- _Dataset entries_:
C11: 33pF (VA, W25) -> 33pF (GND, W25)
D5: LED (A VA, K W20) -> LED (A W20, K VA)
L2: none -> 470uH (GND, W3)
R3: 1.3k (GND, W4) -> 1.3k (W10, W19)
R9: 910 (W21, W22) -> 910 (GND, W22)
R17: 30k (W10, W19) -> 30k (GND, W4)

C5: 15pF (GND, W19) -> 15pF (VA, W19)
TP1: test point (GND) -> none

- _Assignment_: Having read the entries, repeat them all exactly.

- _Answer to the exercise_:
C11: 33pF (VA, W25) -> 33pF (GND, W25)
D5: LED (A VA, K W20) -> LED (A W20, K VA)
L2: none -> 470uH (GND, W3)
R3: 1.3k (GND, W4) -> 1.3k (W10, W19)
R9: 910 (W21, W22) -> 910 (GND, W22)
R17: 30k (W10, W19) -> 30k (GND, W4)

C5: 15pF (GND, W19) -> 15pF (VA, W19)
TP1: test point (GND) -> none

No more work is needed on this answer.